- Assignment:
Scan the listing below. Report each line that includes "arrow".

- Records for processing:
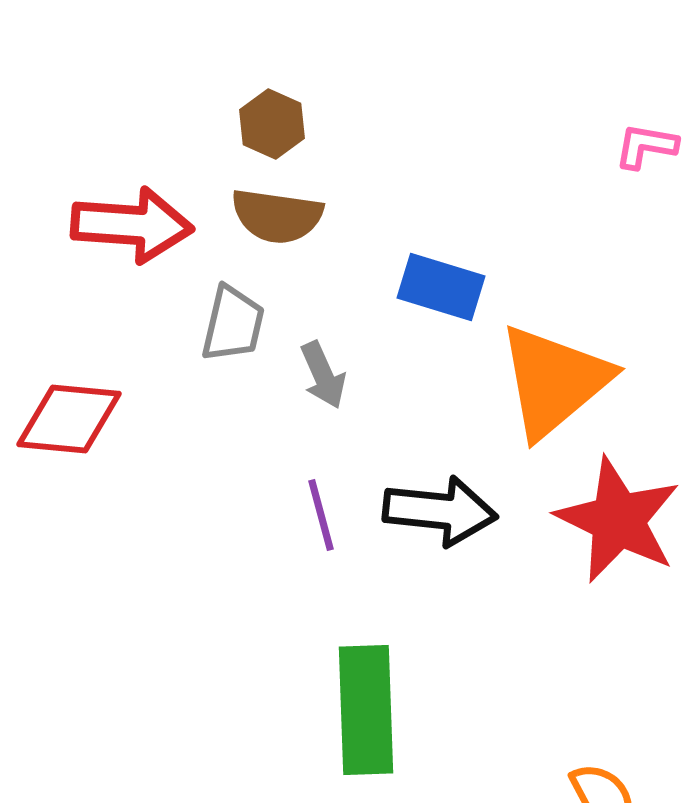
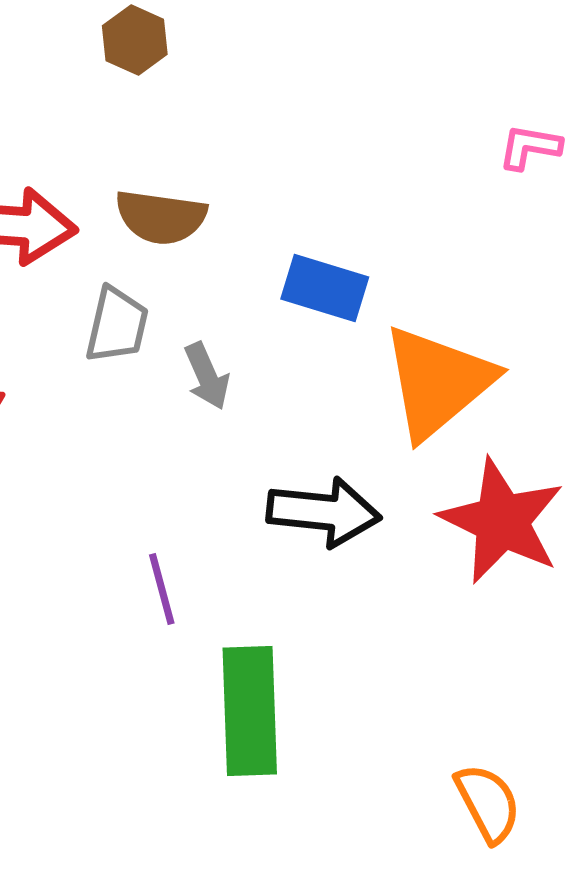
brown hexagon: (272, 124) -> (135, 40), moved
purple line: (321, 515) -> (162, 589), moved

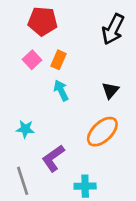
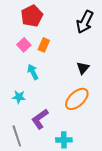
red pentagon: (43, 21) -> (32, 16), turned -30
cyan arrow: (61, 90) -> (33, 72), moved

---

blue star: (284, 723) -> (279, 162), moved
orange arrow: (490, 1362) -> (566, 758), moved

- Solution below:
cyan arrow: (61, 90) -> (33, 72), moved
orange arrow: (490, 1362) -> (566, 758), moved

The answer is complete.